WORK TO COMPLETE> The lines to copy are those with "none" in them. Pull each one from the entries below.

[TASK INPUTS Boundary: Start]

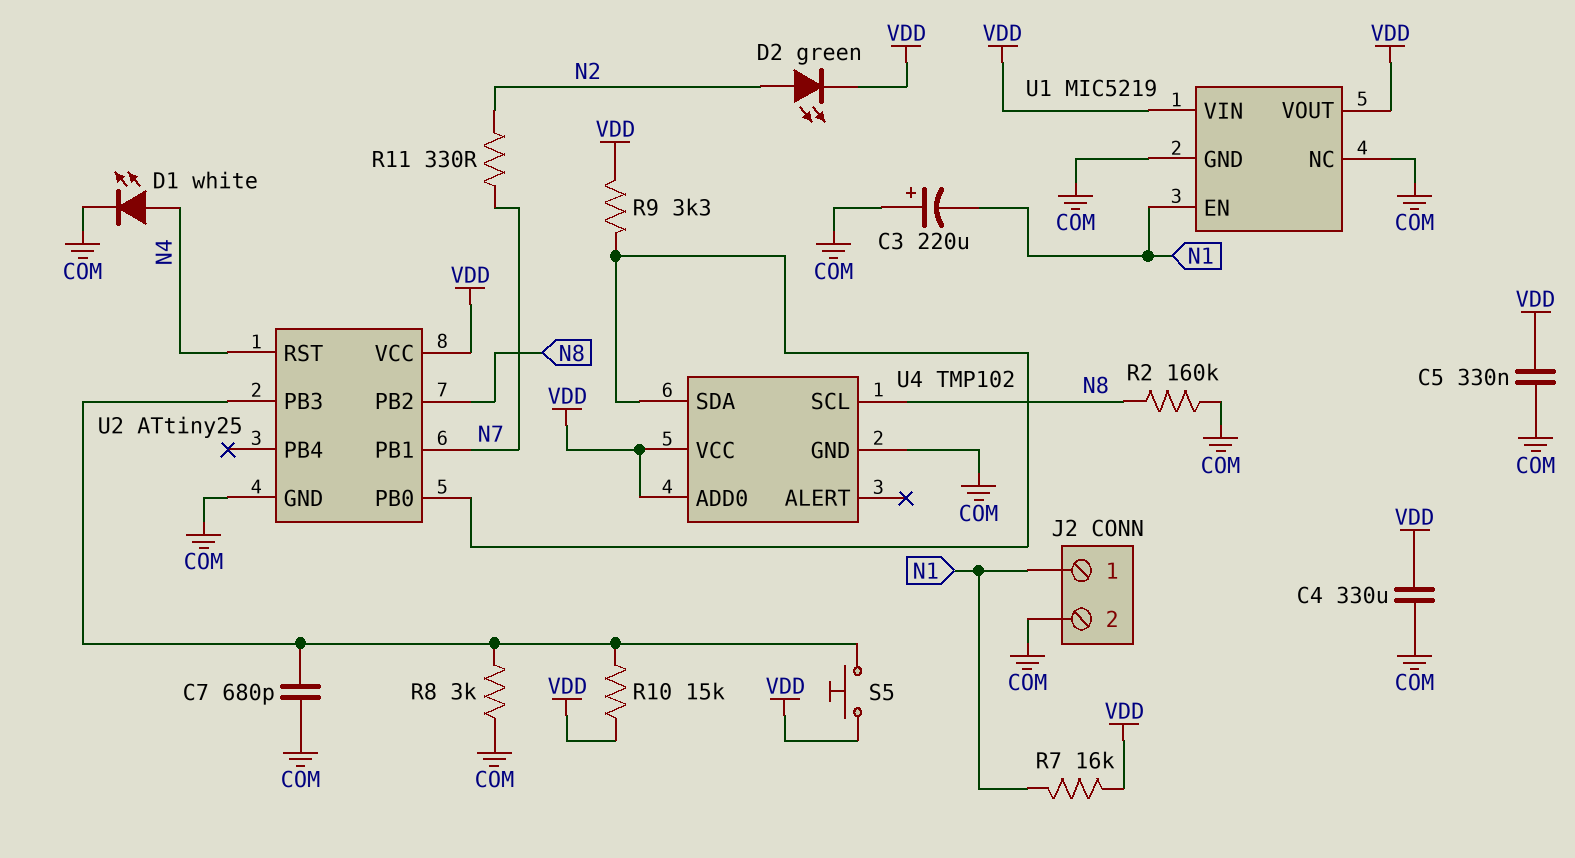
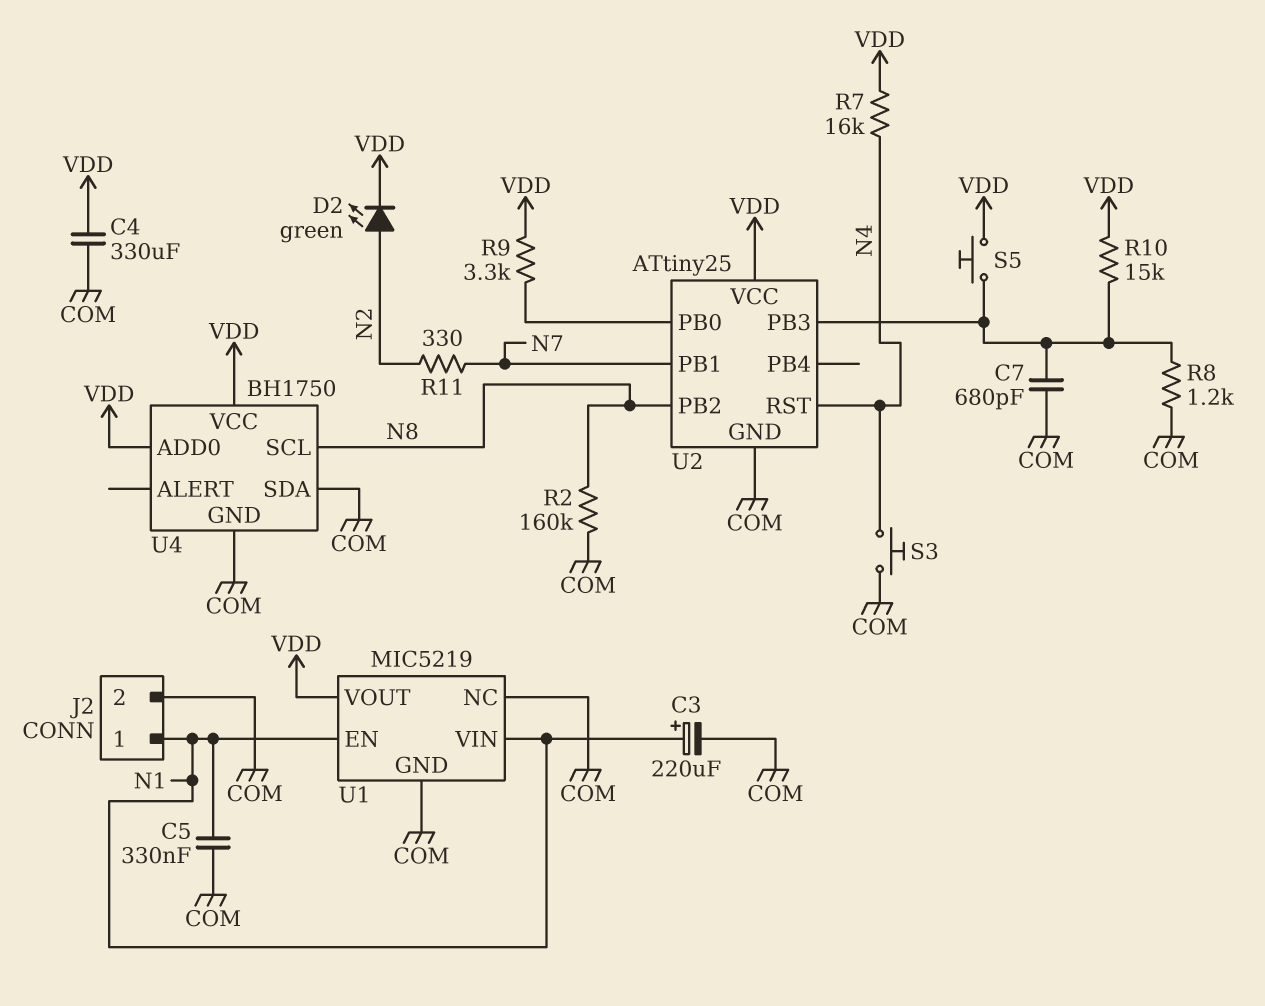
C3: 220uF (plus COM, minus N1) -> 220uF (plus N1, minus COM)
C5: 330nF (COM, VDD) -> 330nF (COM, N1)
D1: LED white (A N4, K COM) -> none
R7: 16k (N1, VDD) -> 16k (N4, VDD)
R8: 3k (COM, U2/PB3) -> 1.2k (COM, U2/PB3)
S3: none -> button (COM, N4)
U1 pin VIN: VDD -> N1
U4: TMP102 -> BH1750
U4 pin SDA: U2/PB0 -> COM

[TASK INPUTS Boundary: End]

TASK OUTPUT>
D1: LED white (A N4, K COM) -> none
S3: none -> button (COM, N4)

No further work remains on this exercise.